#### [Your instructions]
Quote exactly the lines from the start of the entries to the one with "C22: 6.8uF (N2, N4)", both ends included.

Source records
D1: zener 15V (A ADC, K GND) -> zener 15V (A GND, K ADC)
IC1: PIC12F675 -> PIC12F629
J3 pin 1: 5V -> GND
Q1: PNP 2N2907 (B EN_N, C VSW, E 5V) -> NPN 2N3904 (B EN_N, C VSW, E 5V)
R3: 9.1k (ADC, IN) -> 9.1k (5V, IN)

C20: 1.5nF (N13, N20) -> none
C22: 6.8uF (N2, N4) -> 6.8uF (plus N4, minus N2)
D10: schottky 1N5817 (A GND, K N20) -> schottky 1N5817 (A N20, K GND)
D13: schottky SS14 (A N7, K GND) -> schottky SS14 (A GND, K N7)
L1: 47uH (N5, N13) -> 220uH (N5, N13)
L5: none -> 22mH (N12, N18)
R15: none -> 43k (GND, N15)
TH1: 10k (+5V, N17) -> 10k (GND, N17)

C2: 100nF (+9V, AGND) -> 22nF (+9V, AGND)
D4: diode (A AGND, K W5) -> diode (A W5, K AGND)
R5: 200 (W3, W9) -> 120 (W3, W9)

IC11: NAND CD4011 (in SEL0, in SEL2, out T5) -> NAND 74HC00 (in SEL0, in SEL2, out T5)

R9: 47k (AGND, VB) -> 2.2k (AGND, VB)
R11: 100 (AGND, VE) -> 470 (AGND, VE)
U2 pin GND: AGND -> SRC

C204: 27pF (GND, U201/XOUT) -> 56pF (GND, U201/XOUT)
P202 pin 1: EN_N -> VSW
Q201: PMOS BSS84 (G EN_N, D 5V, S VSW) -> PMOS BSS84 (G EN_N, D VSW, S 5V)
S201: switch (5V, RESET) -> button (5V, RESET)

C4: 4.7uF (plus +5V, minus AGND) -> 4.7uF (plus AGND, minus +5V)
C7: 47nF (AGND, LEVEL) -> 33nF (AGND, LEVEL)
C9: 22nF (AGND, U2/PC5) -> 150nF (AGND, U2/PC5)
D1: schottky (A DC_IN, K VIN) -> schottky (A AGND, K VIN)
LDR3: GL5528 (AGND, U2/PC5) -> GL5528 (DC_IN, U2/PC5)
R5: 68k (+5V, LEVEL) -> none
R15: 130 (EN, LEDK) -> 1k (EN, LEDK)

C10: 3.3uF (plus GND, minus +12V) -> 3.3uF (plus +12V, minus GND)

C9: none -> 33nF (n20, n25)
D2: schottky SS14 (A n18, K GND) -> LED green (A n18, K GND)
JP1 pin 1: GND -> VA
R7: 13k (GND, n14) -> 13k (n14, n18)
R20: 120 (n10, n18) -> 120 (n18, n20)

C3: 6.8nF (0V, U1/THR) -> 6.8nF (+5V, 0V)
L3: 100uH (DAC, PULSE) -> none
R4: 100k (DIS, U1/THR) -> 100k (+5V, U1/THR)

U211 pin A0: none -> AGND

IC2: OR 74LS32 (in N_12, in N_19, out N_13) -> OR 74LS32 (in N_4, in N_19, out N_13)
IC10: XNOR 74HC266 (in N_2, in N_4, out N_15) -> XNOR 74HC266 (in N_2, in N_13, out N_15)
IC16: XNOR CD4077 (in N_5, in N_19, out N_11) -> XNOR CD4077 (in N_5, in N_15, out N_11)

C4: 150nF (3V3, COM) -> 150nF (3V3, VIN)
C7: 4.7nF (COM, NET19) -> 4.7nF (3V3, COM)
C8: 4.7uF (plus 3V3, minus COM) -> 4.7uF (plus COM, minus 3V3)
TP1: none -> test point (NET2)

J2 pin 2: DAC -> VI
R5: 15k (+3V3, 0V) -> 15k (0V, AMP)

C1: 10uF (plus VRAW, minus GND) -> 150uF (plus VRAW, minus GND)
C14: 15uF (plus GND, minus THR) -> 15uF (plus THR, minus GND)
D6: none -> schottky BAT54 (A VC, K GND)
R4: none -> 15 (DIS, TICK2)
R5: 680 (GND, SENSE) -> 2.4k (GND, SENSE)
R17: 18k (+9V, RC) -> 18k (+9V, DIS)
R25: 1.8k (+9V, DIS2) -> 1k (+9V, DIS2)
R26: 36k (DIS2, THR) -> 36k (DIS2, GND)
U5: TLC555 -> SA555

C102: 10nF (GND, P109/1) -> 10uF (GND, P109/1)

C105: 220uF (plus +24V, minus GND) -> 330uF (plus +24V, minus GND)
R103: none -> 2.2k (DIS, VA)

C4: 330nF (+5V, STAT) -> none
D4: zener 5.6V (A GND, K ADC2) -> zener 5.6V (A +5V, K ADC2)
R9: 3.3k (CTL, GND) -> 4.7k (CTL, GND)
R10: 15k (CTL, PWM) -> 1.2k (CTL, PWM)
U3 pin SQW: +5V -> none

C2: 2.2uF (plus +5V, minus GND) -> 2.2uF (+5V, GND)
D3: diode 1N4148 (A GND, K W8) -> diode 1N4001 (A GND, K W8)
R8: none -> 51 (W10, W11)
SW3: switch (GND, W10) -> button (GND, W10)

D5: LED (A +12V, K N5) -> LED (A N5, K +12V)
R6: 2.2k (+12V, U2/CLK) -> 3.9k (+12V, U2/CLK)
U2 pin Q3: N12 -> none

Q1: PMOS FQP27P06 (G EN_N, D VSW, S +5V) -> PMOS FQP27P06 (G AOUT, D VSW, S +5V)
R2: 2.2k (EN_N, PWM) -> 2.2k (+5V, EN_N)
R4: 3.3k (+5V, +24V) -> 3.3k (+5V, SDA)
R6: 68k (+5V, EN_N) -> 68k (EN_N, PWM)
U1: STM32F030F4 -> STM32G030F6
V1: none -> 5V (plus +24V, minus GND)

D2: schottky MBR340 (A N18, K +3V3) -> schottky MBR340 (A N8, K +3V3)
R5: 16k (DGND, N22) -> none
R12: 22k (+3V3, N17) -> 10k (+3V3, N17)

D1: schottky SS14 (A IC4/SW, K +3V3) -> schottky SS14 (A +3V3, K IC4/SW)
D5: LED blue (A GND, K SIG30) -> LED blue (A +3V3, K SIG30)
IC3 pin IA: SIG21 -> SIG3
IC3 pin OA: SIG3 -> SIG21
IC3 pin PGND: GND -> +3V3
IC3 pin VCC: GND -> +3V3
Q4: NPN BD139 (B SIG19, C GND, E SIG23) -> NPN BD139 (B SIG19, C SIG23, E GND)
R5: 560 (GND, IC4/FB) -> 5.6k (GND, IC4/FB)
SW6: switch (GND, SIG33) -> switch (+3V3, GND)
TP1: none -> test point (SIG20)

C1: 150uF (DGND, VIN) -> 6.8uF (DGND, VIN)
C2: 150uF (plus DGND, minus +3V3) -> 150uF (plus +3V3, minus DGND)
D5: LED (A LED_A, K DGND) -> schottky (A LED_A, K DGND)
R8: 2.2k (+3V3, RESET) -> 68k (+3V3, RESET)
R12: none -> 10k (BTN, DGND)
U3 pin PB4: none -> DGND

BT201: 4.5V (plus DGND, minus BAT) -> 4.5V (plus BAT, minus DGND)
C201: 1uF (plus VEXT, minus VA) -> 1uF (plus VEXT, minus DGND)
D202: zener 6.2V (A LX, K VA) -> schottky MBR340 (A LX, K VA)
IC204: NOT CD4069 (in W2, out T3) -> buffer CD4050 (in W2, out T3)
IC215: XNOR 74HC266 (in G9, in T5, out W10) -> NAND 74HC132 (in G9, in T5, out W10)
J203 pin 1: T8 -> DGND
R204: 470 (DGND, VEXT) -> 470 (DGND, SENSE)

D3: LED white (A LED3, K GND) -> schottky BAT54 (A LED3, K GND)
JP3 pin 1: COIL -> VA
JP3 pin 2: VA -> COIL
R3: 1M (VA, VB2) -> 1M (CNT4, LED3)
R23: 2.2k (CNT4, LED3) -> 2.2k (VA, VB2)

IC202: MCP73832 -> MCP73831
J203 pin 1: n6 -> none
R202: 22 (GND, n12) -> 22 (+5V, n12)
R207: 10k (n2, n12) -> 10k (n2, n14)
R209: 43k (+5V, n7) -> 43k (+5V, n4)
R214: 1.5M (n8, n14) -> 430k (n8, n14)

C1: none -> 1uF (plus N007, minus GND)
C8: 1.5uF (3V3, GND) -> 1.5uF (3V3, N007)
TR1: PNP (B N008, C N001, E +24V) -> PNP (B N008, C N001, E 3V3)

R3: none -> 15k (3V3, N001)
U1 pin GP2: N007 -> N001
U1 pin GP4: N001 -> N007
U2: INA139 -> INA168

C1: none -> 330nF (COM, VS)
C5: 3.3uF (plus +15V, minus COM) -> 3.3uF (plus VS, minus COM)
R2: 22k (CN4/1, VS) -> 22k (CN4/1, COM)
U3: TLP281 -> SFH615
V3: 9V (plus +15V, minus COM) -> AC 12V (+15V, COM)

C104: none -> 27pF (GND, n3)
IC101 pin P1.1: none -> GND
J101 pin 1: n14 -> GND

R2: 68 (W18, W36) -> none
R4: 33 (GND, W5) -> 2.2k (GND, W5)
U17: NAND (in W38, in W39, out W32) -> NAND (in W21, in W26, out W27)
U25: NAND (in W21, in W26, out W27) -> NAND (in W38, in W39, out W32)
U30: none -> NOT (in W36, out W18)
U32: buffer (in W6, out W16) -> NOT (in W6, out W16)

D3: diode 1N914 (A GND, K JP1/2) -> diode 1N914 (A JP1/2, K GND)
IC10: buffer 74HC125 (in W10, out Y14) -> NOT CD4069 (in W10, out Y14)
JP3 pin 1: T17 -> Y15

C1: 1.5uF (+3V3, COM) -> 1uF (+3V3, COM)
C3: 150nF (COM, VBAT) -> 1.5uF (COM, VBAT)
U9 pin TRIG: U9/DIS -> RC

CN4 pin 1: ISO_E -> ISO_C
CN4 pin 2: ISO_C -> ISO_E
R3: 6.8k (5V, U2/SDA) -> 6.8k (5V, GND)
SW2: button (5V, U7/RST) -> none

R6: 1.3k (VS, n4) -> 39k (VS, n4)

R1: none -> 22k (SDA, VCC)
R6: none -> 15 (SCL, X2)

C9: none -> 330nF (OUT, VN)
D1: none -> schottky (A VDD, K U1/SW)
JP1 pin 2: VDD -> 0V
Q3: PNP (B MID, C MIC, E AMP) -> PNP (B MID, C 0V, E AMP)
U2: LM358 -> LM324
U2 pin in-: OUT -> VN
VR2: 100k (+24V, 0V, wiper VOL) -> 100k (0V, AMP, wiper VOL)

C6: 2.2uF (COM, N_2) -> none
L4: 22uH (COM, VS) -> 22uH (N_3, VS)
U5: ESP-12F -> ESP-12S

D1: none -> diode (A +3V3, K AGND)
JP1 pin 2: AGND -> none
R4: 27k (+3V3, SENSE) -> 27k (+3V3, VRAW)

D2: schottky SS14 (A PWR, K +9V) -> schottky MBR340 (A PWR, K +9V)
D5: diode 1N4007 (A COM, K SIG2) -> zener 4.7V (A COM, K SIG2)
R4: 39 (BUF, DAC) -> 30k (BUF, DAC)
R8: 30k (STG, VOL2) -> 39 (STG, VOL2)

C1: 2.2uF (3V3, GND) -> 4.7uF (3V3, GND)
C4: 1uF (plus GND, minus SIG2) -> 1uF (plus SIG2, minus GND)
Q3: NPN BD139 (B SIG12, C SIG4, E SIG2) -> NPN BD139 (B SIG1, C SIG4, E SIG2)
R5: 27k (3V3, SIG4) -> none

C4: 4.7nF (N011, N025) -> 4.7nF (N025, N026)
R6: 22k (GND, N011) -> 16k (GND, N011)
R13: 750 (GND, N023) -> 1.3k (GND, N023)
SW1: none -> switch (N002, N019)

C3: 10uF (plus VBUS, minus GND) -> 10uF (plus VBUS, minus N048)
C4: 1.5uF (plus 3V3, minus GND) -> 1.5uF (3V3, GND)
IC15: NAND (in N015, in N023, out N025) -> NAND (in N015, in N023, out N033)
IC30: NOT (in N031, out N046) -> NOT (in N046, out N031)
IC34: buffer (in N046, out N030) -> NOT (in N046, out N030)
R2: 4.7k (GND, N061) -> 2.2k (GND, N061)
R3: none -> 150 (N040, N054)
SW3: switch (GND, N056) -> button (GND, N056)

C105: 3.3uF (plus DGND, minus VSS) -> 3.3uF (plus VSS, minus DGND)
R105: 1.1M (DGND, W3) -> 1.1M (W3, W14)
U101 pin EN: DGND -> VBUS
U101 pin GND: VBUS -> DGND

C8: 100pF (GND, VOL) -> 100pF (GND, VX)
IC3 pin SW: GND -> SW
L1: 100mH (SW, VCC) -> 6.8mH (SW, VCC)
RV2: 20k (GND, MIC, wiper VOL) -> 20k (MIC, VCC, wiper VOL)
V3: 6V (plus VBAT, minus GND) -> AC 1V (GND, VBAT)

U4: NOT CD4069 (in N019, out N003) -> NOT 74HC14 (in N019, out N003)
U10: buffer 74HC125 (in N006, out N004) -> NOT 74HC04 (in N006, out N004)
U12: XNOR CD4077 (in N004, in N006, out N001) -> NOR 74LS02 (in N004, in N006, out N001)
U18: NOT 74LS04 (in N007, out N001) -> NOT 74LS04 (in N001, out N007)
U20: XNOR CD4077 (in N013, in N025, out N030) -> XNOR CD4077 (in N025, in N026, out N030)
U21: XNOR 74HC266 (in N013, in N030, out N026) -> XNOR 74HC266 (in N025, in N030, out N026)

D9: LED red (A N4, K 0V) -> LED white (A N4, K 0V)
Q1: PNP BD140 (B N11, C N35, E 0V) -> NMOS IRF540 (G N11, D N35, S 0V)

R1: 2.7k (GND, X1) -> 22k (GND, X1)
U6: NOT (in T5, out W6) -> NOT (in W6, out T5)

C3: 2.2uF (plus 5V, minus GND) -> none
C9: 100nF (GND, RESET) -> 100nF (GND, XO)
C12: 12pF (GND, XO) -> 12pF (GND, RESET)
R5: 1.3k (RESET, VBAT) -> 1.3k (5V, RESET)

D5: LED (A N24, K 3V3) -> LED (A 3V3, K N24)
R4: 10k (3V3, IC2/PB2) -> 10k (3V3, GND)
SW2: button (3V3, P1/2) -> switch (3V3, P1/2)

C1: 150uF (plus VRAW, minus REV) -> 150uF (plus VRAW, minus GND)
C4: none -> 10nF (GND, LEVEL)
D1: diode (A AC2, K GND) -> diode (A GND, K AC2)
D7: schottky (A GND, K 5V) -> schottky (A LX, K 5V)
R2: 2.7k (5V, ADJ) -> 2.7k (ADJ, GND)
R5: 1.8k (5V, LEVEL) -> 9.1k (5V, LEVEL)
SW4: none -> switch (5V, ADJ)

#### [Result]
D1: zener 15V (A ADC, K GND) -> zener 15V (A GND, K ADC)
IC1: PIC12F675 -> PIC12F629
J3 pin 1: 5V -> GND
Q1: PNP 2N2907 (B EN_N, C VSW, E 5V) -> NPN 2N3904 (B EN_N, C VSW, E 5V)
R3: 9.1k (ADC, IN) -> 9.1k (5V, IN)

C20: 1.5nF (N13, N20) -> none
C22: 6.8uF (N2, N4) -> 6.8uF (plus N4, minus N2)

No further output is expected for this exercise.